To do: All entries need to be written out again exactly, without their pictures.

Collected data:
%%

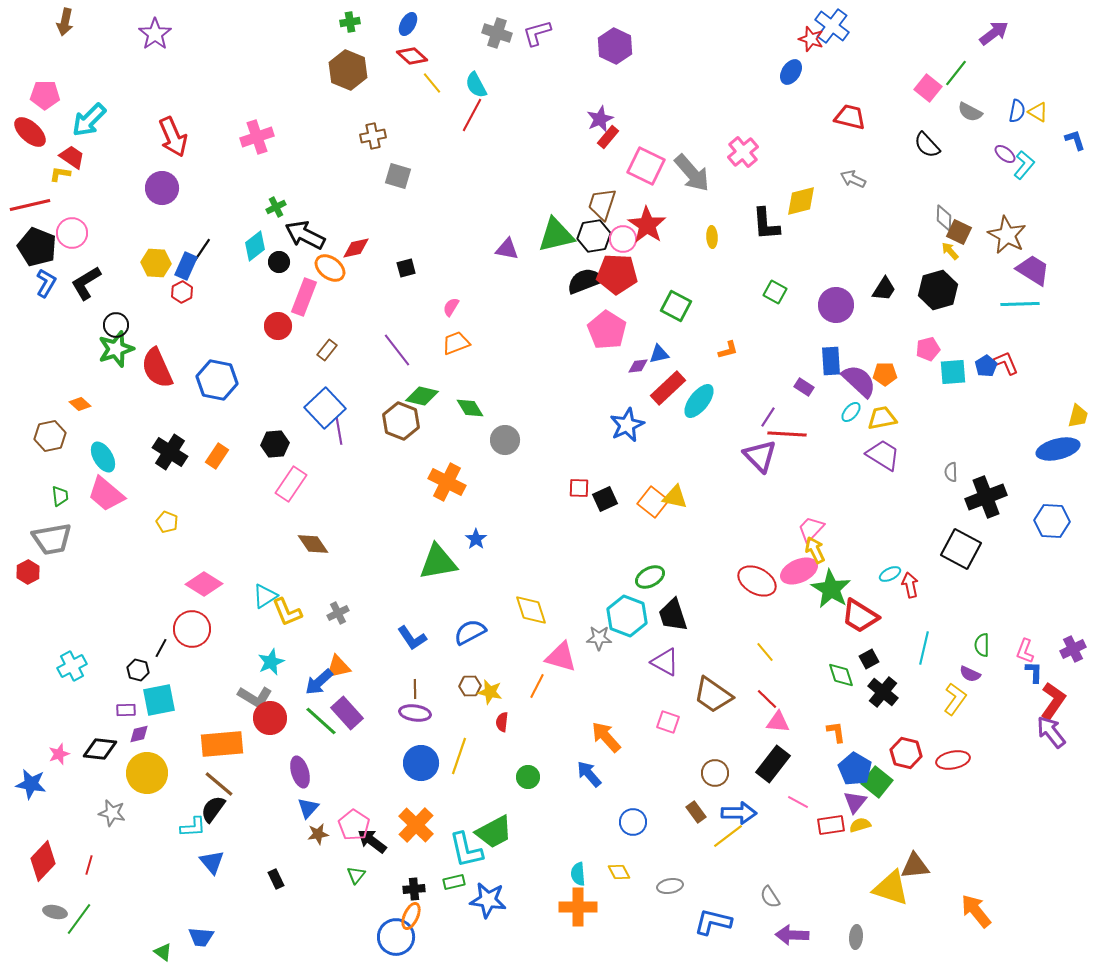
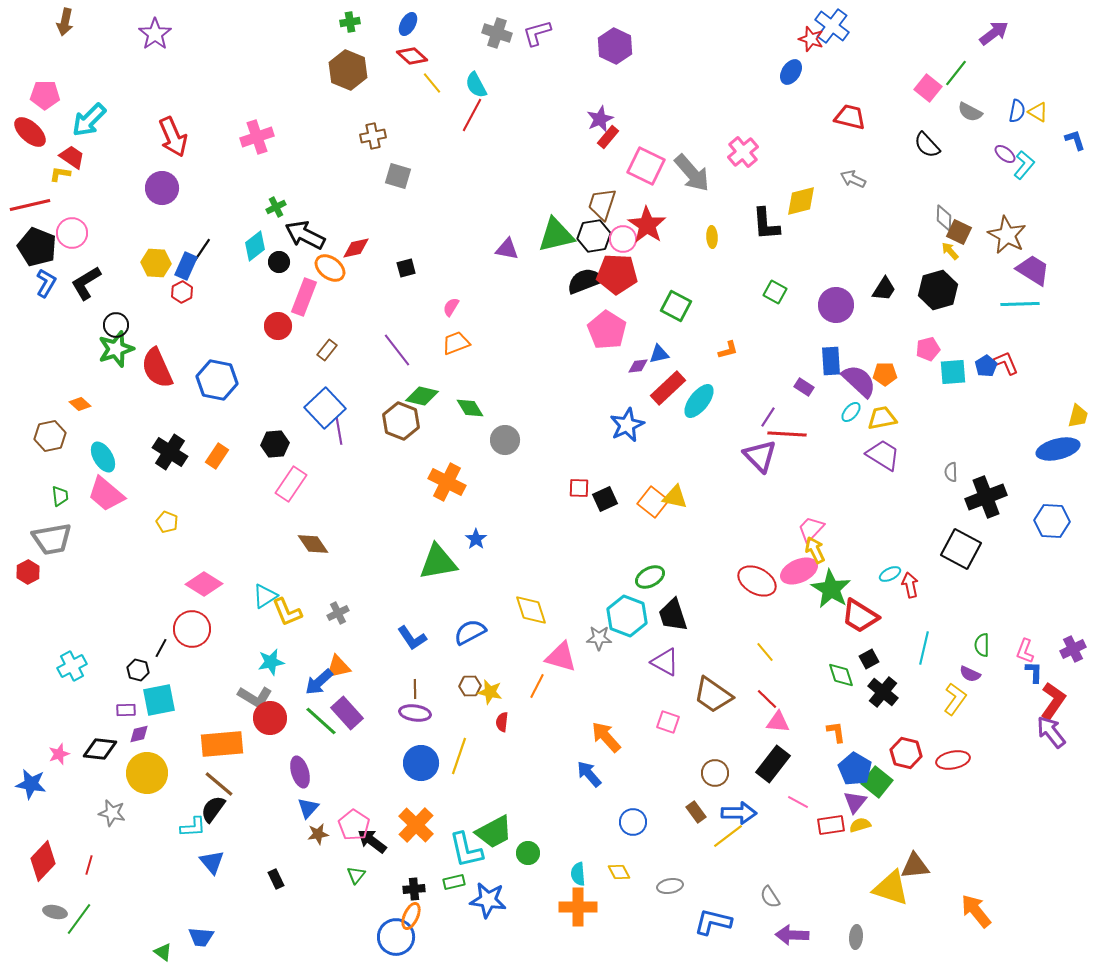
cyan star at (271, 662): rotated 12 degrees clockwise
green circle at (528, 777): moved 76 px down
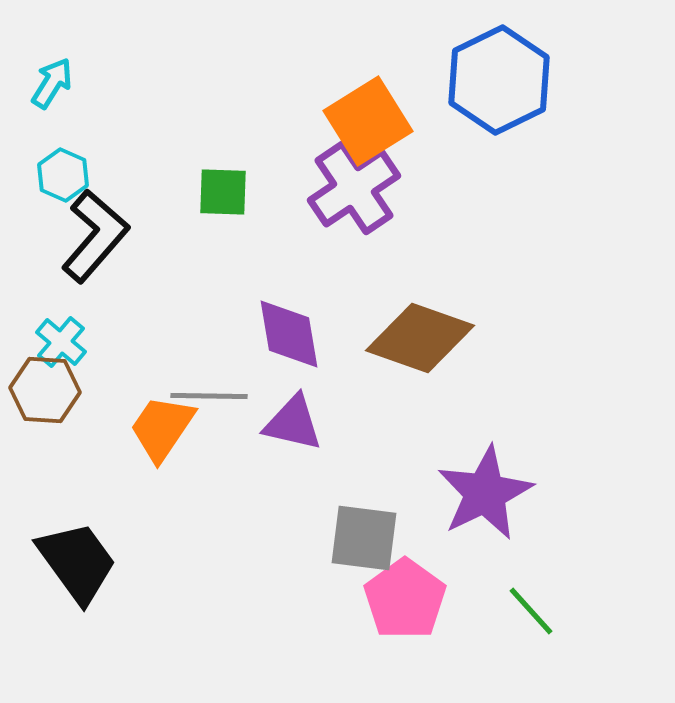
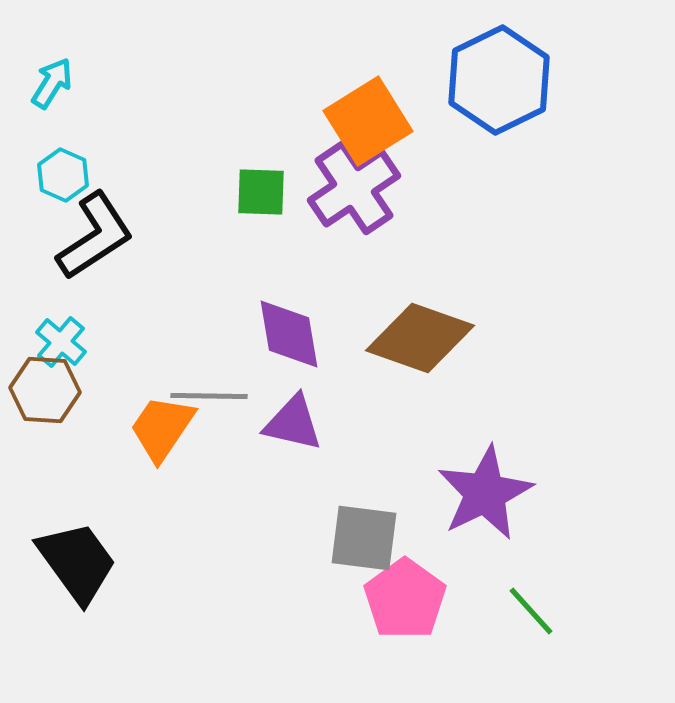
green square: moved 38 px right
black L-shape: rotated 16 degrees clockwise
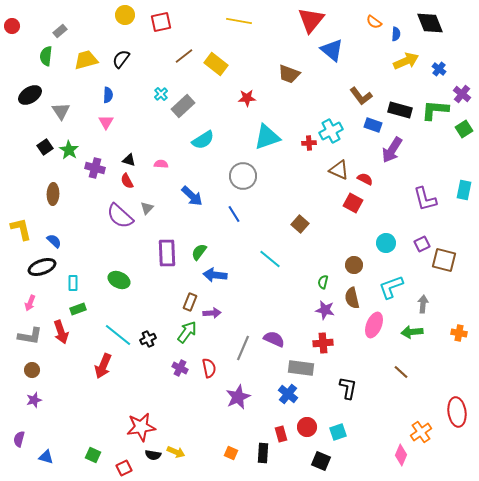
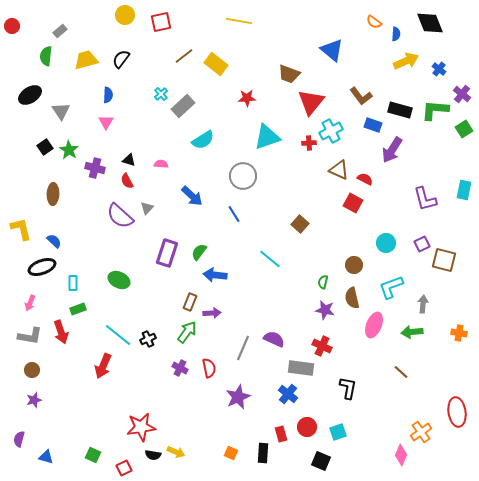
red triangle at (311, 20): moved 82 px down
purple rectangle at (167, 253): rotated 20 degrees clockwise
red cross at (323, 343): moved 1 px left, 3 px down; rotated 30 degrees clockwise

%%

Result for this exercise:
cyan star at (271, 662): rotated 12 degrees clockwise
green circle at (528, 777): moved 76 px down
green square: moved 38 px right
black L-shape: rotated 16 degrees clockwise
red triangle at (311, 20): moved 82 px down
purple rectangle at (167, 253): rotated 20 degrees clockwise
red cross at (323, 343): moved 1 px left, 3 px down; rotated 30 degrees clockwise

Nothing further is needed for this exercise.